PROBLEM TO WORK ON: Check every line of the entries below for "grey", and copy the lines that have it.

== MATERIAL TO PROCESS

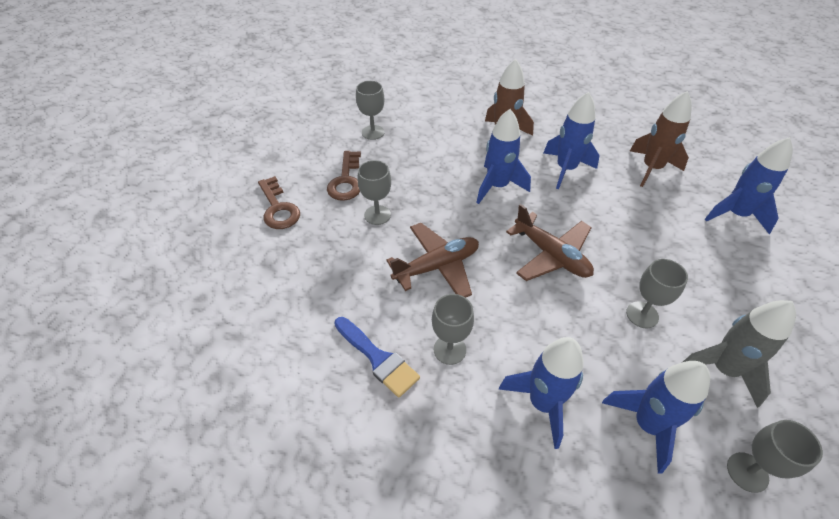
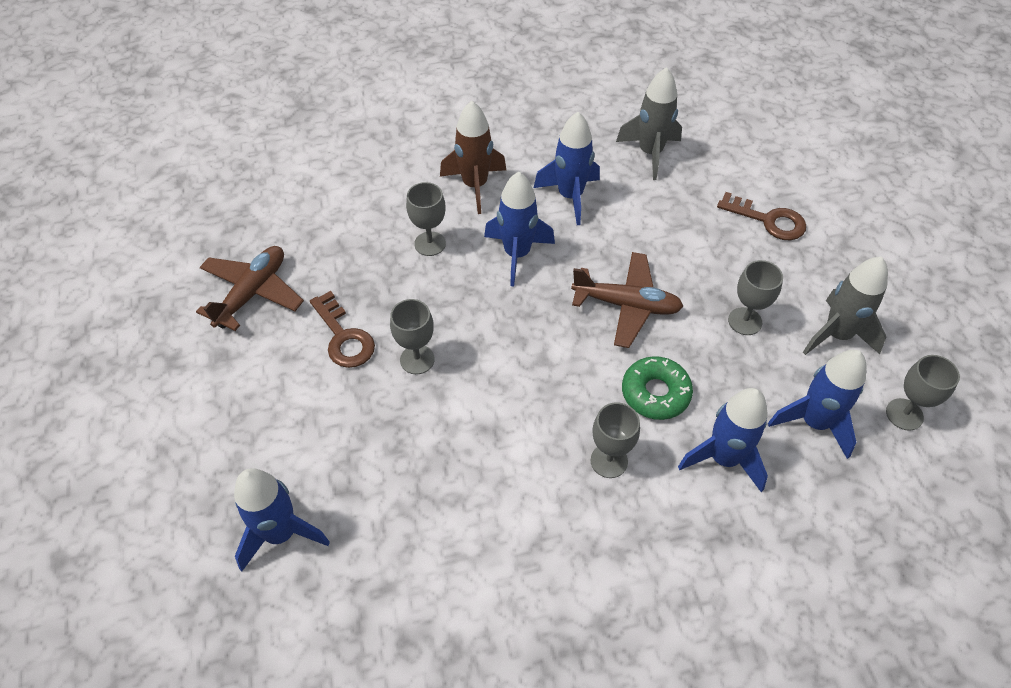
camera: 35 degrees left, 5 degrees up
(278, 208) = (293, 416): brown key -> brown key (768, 220)
(373, 132) = (320, 257): grey goblet -> grey goblet (430, 244)
(378, 358) = (550, 513): blue brush -> none
(437, 266) = (528, 382): brown plane -> brown plane (252, 293)
(524, 324) = (655, 393): none -> green donut
(651, 168) = (650, 153): brown rocket -> grey rocket
(735, 215) = (754, 169): blue rocket -> blue rocket (281, 533)

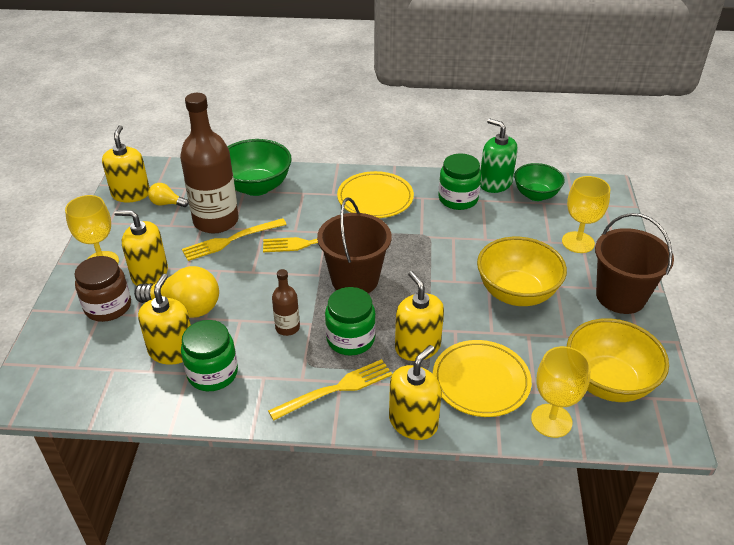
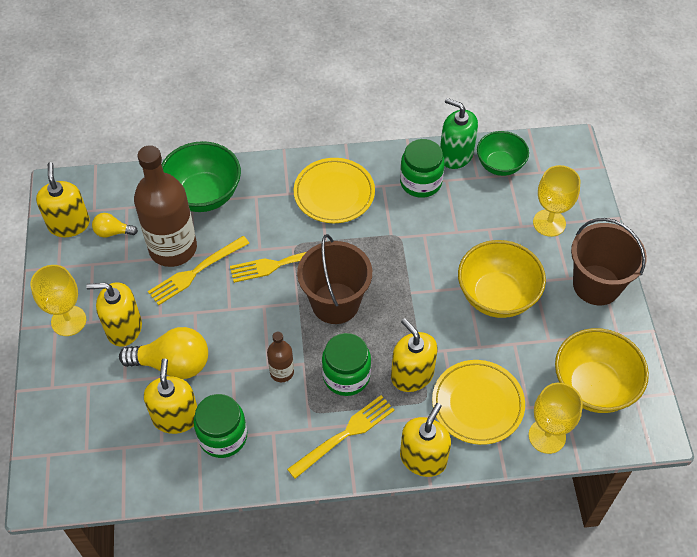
camera: 10 degrees left, 15 degrees up
(108, 307) = (94, 375): brown jar -> none

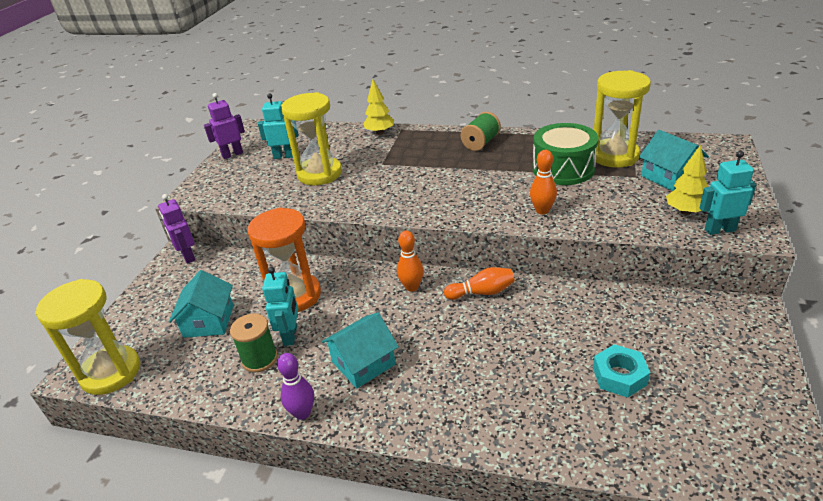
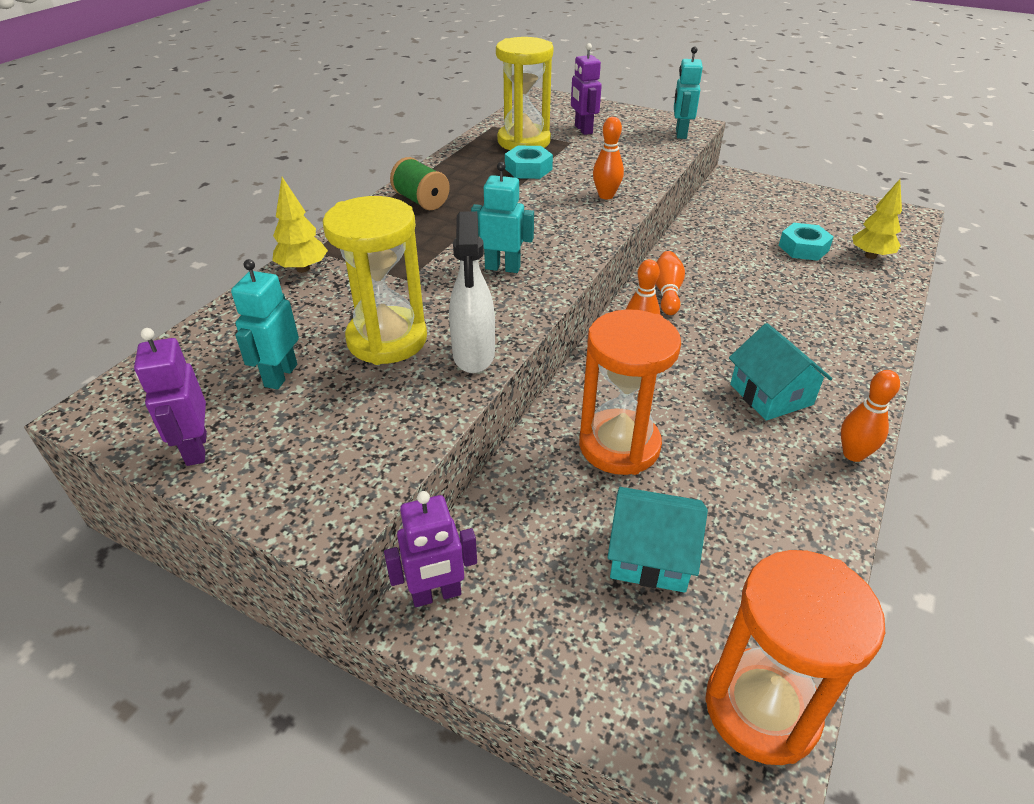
camera: 80 degrees left, 5 degrees up
(111, 372) = (761, 708): yellow hourglass -> orange hourglass
(260, 359) = (751, 492): green spool -> none
(291, 335) = (707, 456): turquoise robot -> turquoise robot (502, 268)
(302, 413) = (853, 454): purple bowling pin -> orange bowling pin
(310, 202) = (473, 356): none -> white spray bottle
(563, 169) = (528, 169): green drum -> turquoise nut
(669, 177) = (583, 130): turquoise house -> purple robot
(685, 212) = (646, 138): yellow tree -> yellow tree (870, 256)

====

RESPONSE FOR THIS EXERCISE:
(373, 132) = (320, 257): grey goblet -> grey goblet (430, 244)
(651, 168) = (650, 153): brown rocket -> grey rocket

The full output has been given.